'''

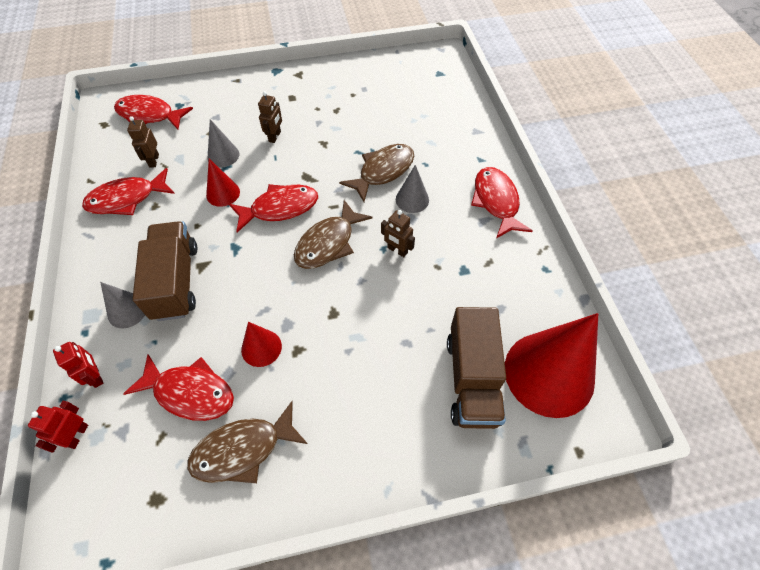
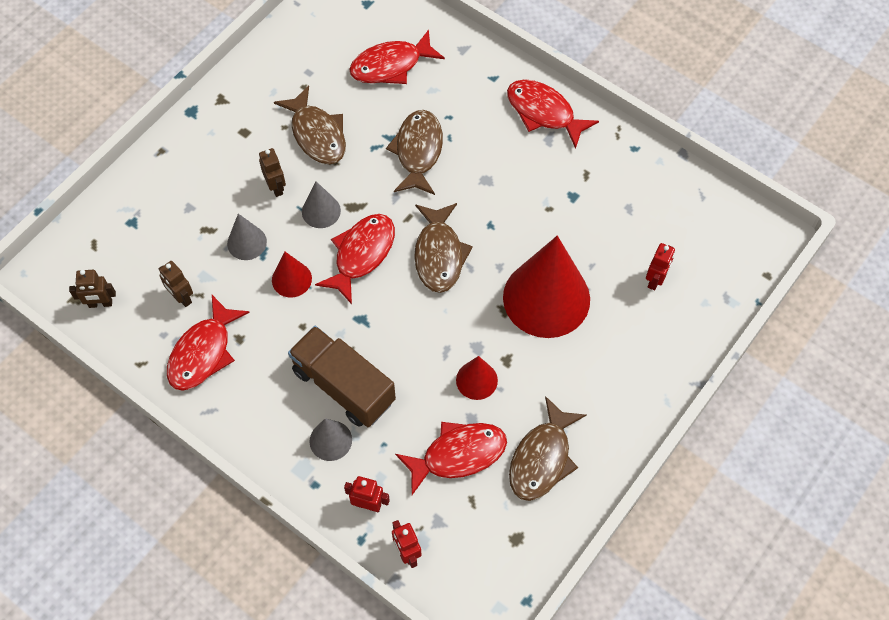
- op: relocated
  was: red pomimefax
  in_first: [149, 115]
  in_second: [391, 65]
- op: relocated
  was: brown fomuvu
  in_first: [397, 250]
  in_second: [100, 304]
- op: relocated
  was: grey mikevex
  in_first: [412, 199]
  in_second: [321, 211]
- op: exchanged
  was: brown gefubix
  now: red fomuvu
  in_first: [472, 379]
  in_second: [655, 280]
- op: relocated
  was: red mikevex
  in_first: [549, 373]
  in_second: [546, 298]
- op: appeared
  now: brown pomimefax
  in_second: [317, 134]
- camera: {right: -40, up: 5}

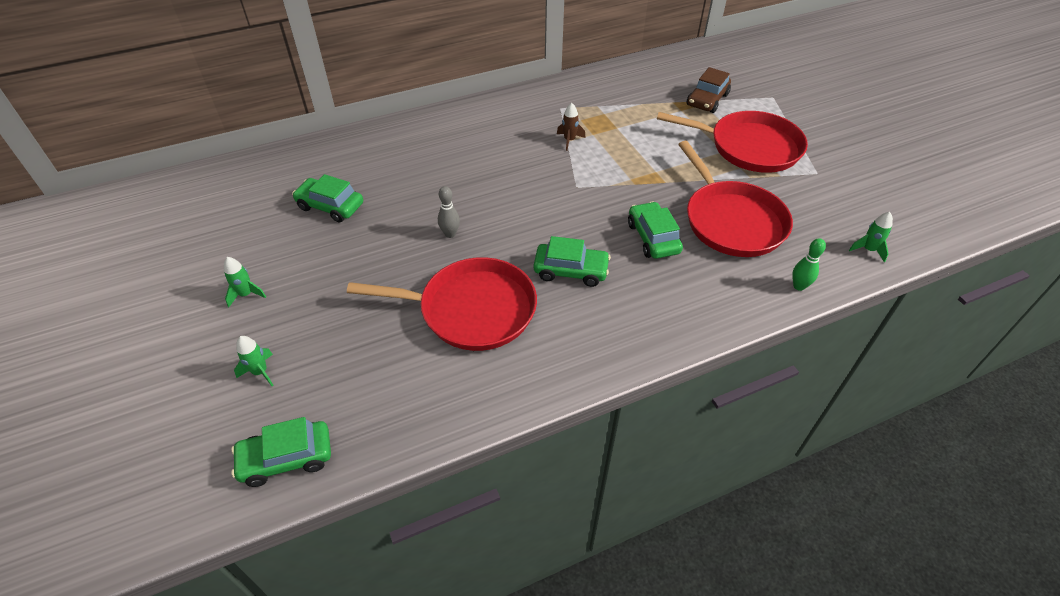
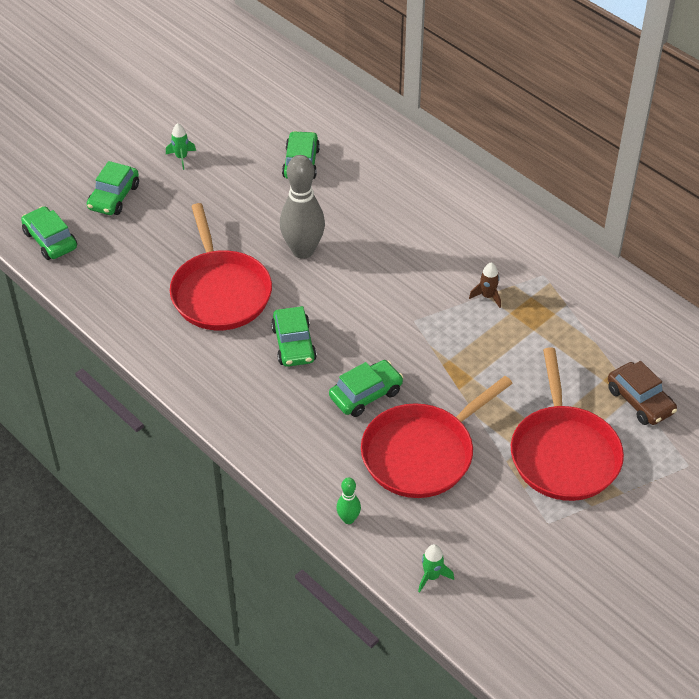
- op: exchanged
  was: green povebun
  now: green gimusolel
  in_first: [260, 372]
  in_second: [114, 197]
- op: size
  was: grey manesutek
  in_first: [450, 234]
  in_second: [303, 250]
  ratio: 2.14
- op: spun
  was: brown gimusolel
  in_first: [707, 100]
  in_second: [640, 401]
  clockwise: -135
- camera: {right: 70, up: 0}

'''

What this task involves -> If a line falls between the first line of the records above and the line containing "now: green gimusolel", inclusive, retype it exactly; leave pictures out.

Response ->
- op: relocated
  was: red pomimefax
  in_first: [149, 115]
  in_second: [391, 65]
- op: relocated
  was: brown fomuvu
  in_first: [397, 250]
  in_second: [100, 304]
- op: relocated
  was: grey mikevex
  in_first: [412, 199]
  in_second: [321, 211]
- op: exchanged
  was: brown gefubix
  now: red fomuvu
  in_first: [472, 379]
  in_second: [655, 280]
- op: relocated
  was: red mikevex
  in_first: [549, 373]
  in_second: [546, 298]
- op: appeared
  now: brown pomimefax
  in_second: [317, 134]
- camera: {right: -40, up: 5}

- op: exchanged
  was: green povebun
  now: green gimusolel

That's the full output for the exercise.